● What the task asks: Figure out how many lines of the listing include the string "lime"; the reply is only that number.

● Dataset excerpts:
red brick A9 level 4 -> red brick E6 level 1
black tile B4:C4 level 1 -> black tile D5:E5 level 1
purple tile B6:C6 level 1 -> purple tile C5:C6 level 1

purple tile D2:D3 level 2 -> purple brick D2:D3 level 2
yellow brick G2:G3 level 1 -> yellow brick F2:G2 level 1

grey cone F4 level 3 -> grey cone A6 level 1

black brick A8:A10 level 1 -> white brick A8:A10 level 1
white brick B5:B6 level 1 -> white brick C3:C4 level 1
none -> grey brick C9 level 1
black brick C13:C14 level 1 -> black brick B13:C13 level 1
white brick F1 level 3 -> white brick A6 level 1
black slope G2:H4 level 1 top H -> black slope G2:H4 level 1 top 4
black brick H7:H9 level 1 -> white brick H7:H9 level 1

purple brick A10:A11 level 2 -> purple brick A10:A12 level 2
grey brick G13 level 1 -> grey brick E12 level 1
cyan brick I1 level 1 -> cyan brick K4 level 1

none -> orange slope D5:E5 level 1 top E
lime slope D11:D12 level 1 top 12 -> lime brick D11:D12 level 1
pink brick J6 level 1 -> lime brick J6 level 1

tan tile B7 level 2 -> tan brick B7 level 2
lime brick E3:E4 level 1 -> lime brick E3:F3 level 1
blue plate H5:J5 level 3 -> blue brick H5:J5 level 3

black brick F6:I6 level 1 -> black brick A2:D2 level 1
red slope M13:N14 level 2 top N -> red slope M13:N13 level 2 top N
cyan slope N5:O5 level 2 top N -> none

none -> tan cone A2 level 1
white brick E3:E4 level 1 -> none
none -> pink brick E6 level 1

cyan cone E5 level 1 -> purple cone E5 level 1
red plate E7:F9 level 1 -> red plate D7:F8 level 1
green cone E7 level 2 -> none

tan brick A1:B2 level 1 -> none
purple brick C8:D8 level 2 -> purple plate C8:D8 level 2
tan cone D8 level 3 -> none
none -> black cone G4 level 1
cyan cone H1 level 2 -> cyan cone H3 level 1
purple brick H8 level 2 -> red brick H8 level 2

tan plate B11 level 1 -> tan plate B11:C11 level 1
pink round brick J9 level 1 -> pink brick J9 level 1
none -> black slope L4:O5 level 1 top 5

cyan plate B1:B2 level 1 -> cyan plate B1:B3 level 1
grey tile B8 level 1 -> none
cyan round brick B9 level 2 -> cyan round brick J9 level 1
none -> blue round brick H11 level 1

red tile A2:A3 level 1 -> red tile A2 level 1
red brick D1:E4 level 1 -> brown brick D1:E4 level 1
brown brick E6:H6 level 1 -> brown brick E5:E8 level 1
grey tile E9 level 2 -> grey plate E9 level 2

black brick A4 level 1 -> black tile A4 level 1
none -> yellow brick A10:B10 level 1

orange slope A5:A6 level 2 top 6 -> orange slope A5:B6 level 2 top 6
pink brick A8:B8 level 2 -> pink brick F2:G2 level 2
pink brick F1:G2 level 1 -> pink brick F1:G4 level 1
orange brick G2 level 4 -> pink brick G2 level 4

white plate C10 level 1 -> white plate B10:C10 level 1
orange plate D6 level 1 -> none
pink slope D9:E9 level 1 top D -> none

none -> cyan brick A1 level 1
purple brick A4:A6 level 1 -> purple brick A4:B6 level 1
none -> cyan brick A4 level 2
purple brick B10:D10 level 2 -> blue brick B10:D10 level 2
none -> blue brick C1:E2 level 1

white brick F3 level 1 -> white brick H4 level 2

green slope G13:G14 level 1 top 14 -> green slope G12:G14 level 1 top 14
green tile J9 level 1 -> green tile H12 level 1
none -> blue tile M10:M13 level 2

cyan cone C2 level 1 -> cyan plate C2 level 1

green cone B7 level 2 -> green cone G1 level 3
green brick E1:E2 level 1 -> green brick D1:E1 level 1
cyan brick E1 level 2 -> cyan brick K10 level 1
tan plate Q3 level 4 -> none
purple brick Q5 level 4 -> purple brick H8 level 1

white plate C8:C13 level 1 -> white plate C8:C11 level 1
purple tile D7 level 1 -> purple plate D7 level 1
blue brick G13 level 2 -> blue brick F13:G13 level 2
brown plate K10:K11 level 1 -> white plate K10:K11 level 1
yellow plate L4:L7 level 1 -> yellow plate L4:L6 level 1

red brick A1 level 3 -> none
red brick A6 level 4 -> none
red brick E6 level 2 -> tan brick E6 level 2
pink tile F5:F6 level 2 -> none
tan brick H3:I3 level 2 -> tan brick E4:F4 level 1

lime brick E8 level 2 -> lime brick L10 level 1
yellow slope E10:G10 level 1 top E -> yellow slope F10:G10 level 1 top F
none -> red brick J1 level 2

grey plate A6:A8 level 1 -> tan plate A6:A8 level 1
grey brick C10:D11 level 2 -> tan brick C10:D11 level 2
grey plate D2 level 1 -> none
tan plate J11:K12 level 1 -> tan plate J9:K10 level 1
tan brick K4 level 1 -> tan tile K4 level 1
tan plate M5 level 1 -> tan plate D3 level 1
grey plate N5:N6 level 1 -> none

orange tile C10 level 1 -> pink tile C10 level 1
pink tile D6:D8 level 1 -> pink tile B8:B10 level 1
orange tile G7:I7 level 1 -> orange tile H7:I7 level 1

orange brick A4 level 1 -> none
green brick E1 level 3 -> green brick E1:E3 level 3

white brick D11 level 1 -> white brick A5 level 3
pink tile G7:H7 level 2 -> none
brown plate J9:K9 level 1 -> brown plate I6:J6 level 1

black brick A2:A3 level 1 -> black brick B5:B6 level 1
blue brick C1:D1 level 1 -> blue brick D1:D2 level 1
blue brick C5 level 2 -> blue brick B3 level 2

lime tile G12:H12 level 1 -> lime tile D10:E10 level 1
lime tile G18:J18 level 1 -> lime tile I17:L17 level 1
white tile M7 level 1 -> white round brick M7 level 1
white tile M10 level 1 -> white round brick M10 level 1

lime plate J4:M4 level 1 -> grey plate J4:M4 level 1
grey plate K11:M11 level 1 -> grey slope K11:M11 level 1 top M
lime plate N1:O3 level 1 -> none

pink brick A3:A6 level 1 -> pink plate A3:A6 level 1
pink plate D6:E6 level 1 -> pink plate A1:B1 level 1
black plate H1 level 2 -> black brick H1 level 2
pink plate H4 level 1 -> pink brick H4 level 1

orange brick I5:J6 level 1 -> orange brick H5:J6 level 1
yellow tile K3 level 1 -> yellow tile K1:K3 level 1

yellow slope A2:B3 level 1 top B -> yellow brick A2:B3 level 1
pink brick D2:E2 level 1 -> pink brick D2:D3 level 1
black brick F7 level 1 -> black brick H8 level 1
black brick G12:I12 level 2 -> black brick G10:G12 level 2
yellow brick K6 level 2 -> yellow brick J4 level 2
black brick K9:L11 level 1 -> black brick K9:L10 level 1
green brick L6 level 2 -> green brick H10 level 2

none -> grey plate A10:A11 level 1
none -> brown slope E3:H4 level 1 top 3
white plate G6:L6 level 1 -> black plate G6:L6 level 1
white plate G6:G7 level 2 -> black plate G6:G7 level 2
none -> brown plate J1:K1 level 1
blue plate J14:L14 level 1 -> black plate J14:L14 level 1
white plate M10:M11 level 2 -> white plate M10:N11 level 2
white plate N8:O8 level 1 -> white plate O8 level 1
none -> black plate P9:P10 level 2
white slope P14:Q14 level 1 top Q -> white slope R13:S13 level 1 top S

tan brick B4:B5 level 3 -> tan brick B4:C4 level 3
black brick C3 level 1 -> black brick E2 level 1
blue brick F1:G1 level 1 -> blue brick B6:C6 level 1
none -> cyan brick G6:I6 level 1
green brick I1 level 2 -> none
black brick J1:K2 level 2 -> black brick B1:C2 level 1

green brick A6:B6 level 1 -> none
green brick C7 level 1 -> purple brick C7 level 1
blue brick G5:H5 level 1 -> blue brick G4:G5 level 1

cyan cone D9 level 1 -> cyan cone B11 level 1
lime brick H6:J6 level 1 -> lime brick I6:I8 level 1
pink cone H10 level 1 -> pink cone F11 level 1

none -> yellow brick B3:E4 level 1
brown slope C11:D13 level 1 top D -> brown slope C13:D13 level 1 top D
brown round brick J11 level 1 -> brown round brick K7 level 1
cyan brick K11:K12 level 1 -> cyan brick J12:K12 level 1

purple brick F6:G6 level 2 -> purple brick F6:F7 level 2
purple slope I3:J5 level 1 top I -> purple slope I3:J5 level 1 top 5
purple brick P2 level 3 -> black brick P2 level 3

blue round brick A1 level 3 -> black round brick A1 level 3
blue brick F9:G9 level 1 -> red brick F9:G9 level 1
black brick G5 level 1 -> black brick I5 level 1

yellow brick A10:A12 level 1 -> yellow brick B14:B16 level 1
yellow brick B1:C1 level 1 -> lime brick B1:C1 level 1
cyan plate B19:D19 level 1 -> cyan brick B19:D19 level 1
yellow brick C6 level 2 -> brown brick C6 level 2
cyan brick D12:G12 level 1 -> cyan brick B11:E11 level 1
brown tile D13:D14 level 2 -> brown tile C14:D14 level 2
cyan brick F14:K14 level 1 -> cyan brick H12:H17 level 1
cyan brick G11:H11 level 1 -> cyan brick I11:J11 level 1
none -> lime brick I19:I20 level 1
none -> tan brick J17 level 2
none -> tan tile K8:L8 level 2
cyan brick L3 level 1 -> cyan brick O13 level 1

● Task response: 11